Show all lines from the data that include the word "none".

------ Task data

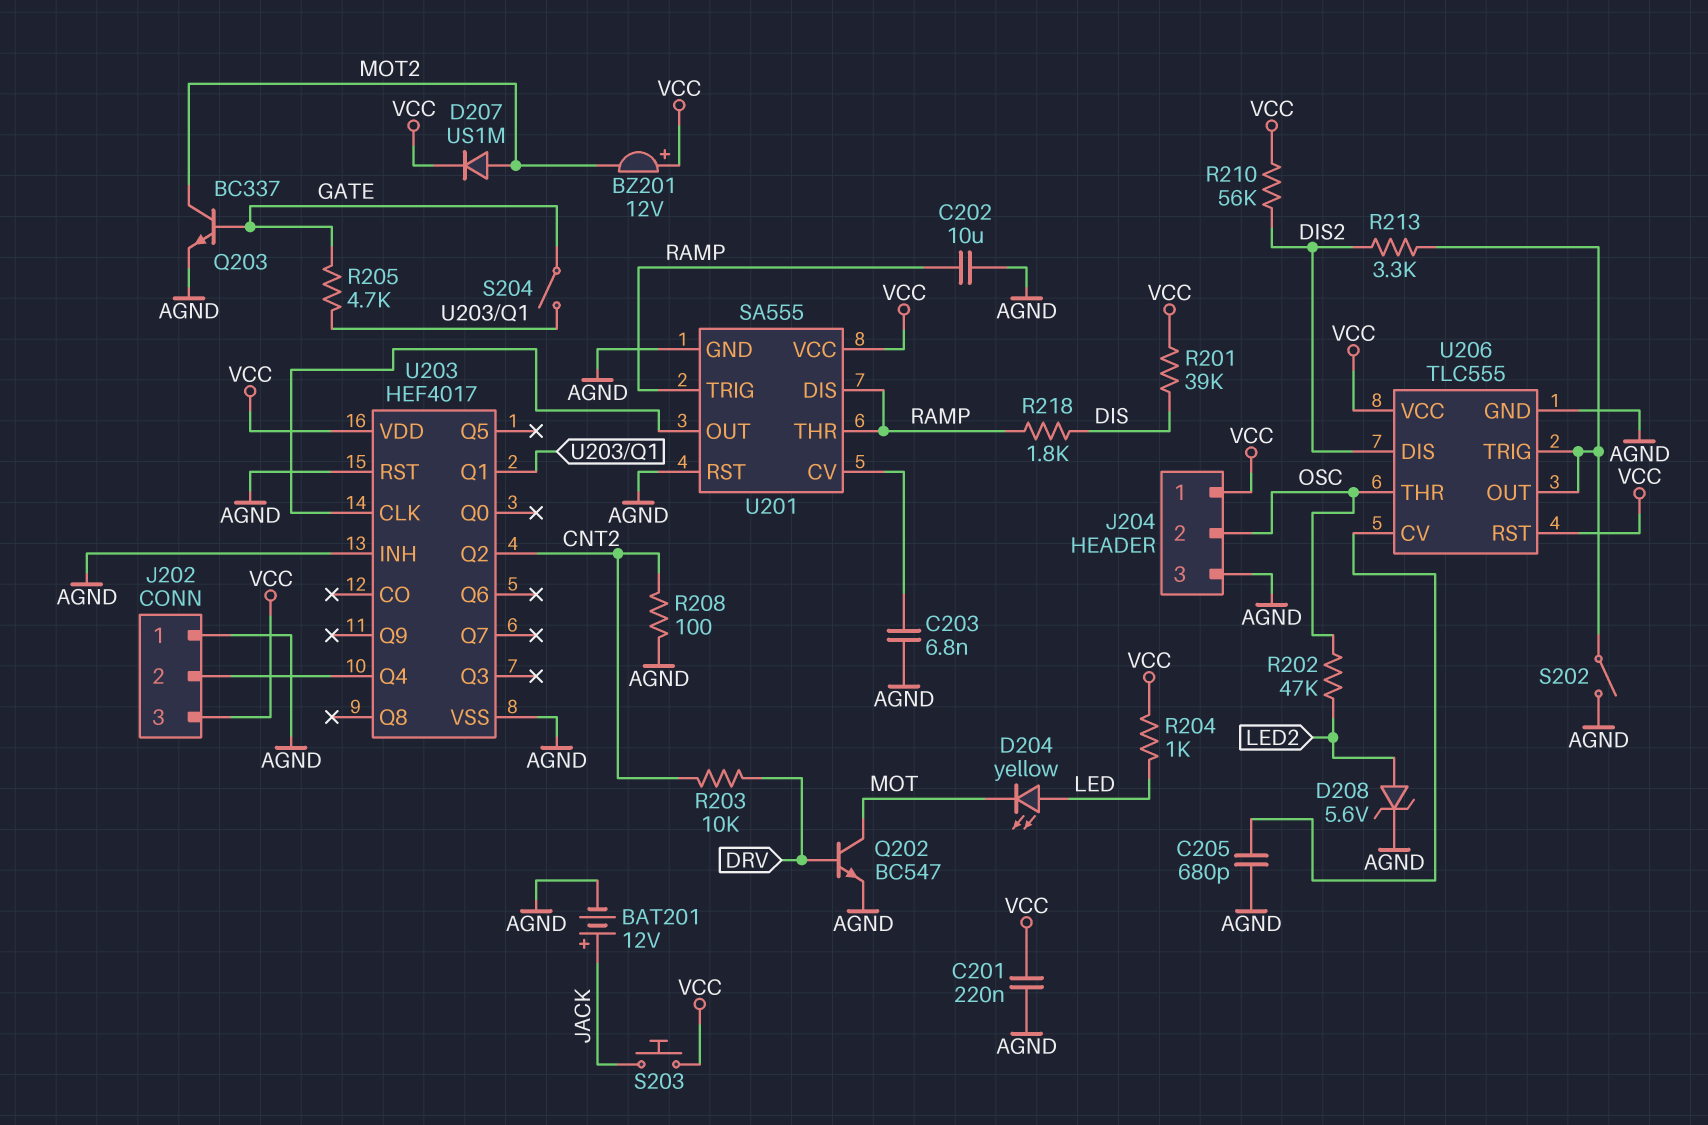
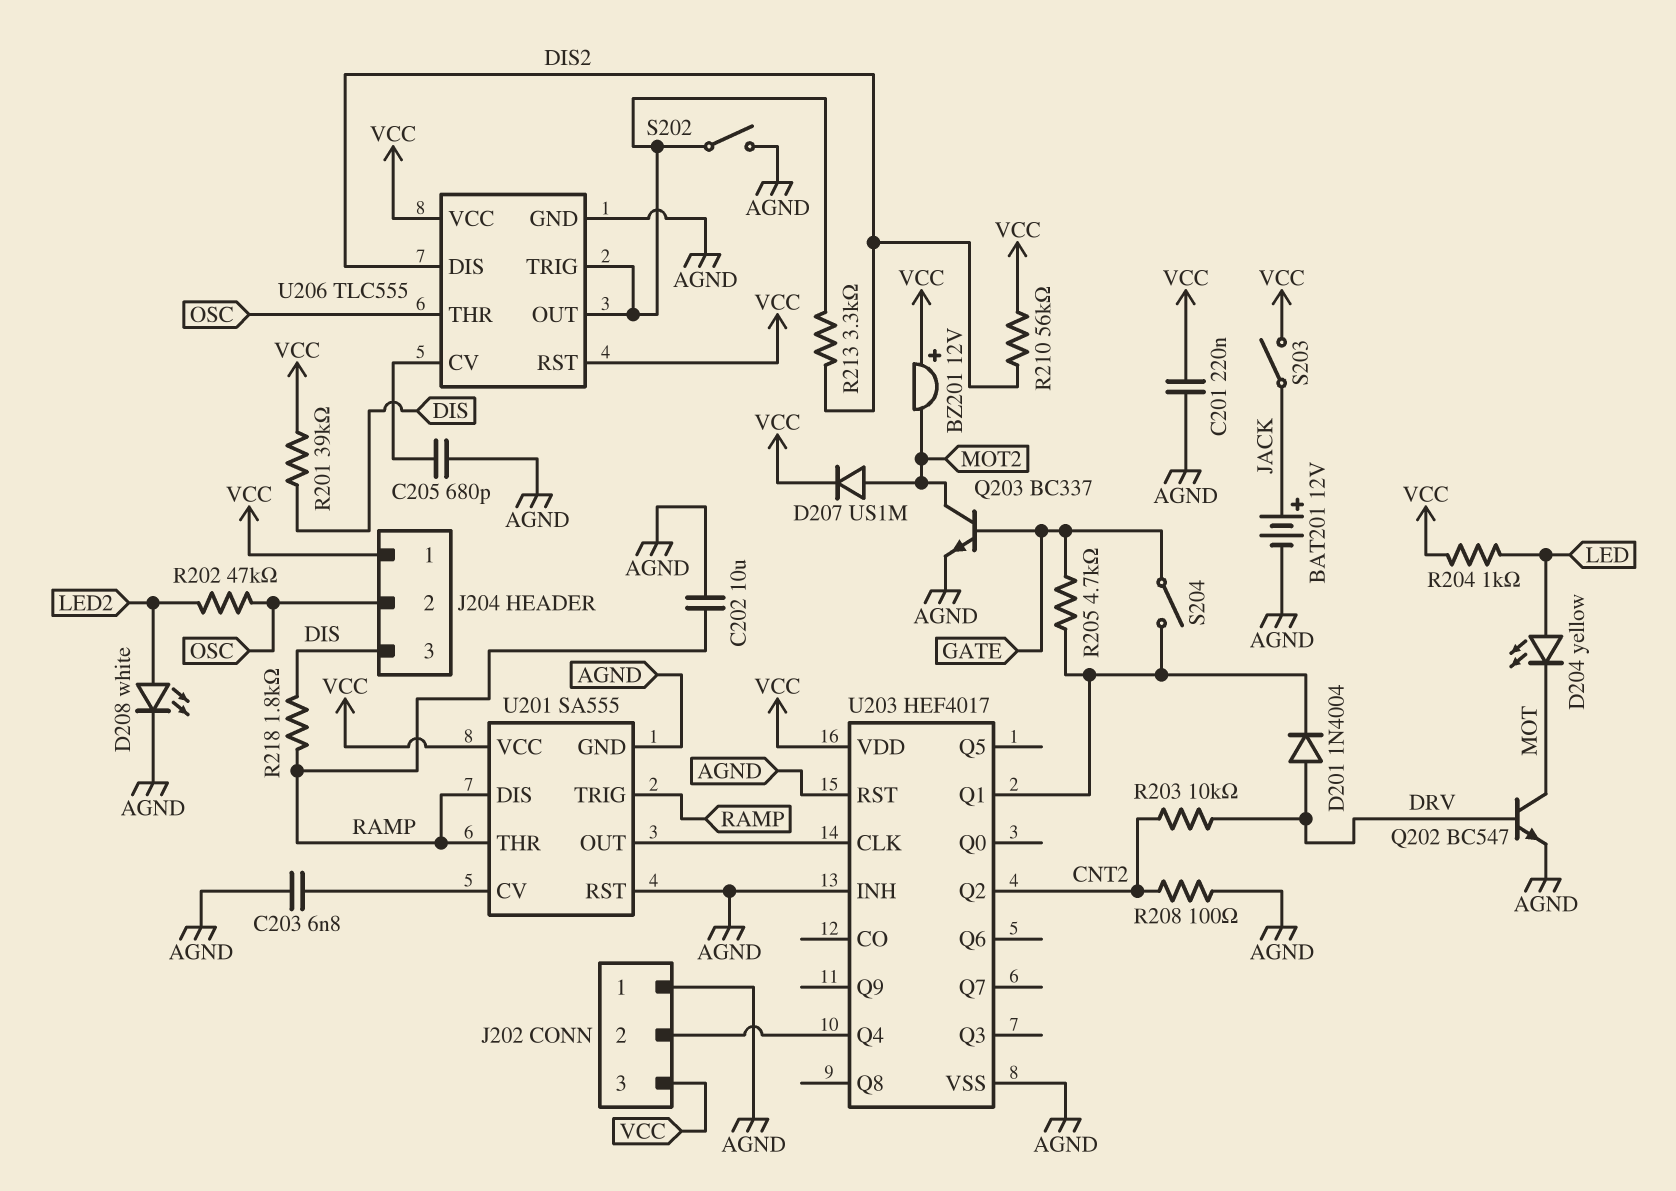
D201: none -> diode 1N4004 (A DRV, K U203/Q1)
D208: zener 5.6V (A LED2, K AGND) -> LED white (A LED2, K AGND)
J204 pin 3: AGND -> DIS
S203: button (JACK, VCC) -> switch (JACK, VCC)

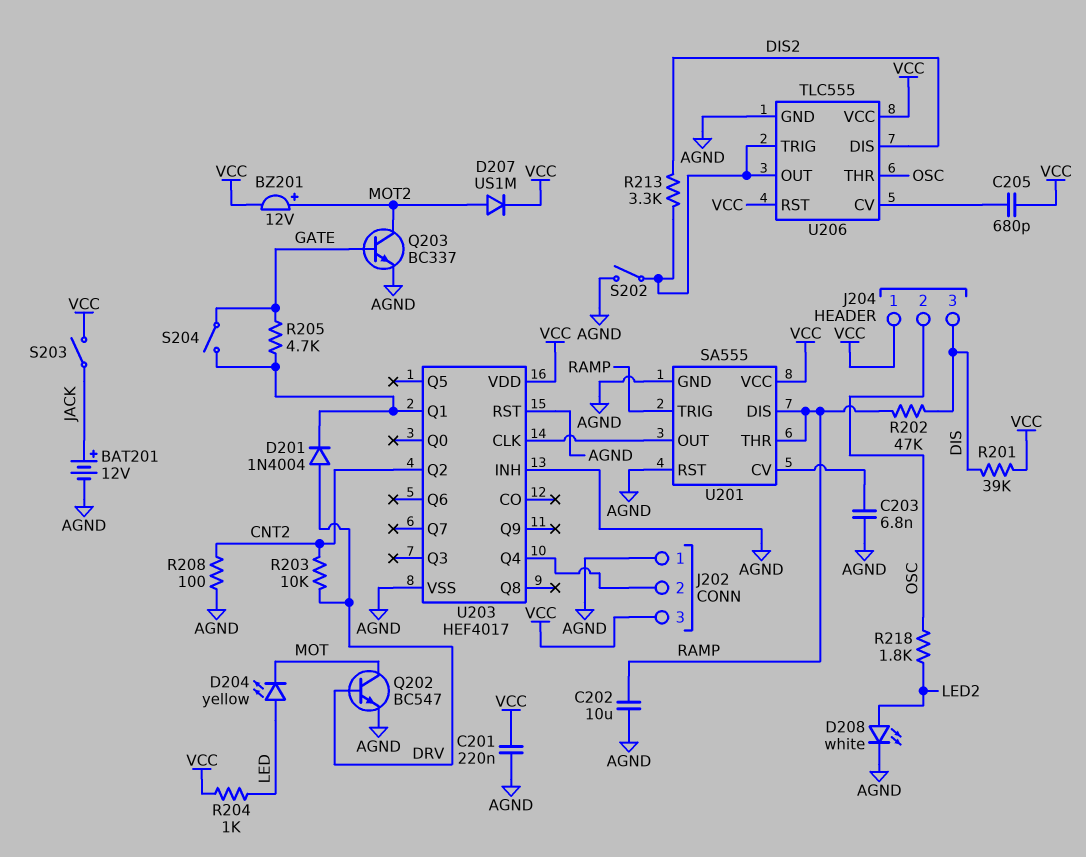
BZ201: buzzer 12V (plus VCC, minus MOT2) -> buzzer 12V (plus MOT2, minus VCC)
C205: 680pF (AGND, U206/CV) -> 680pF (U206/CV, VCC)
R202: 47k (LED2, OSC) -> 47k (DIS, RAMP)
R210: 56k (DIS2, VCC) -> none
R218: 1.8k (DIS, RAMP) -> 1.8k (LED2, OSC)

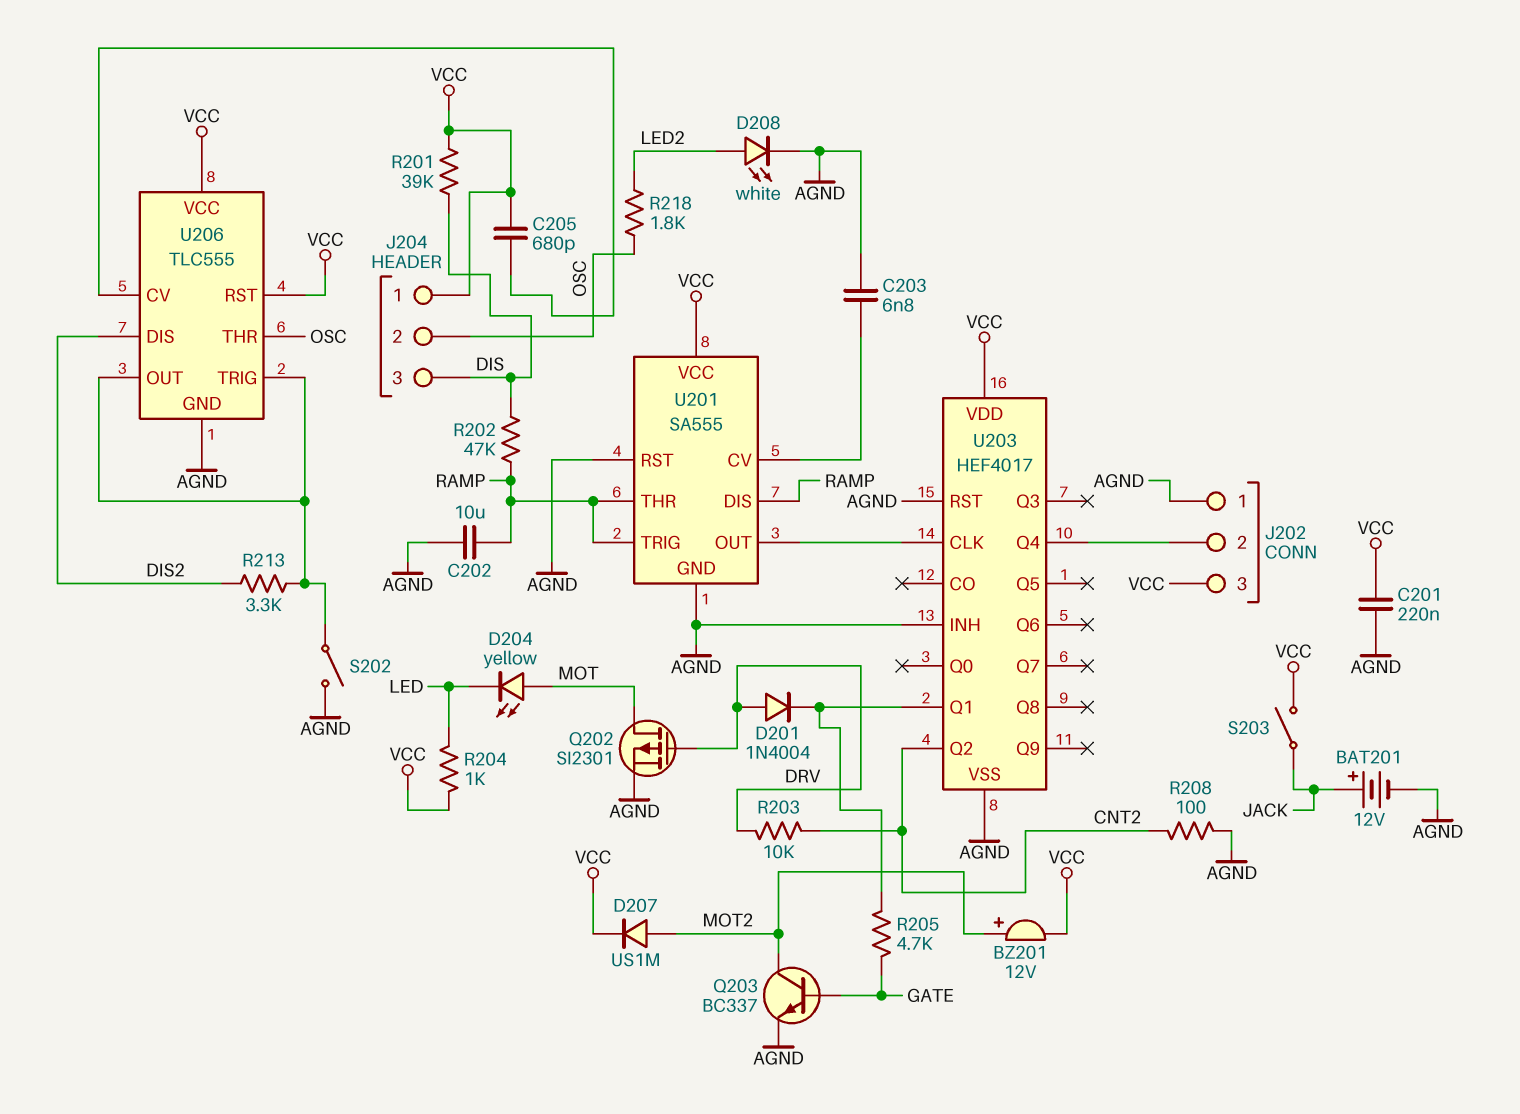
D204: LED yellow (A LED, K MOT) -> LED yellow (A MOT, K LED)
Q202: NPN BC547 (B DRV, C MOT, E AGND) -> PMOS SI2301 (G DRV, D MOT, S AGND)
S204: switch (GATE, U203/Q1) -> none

------------

### Result of this task:
D201: none -> diode 1N4004 (A DRV, K U203/Q1)
R210: 56k (DIS2, VCC) -> none
S204: switch (GATE, U203/Q1) -> none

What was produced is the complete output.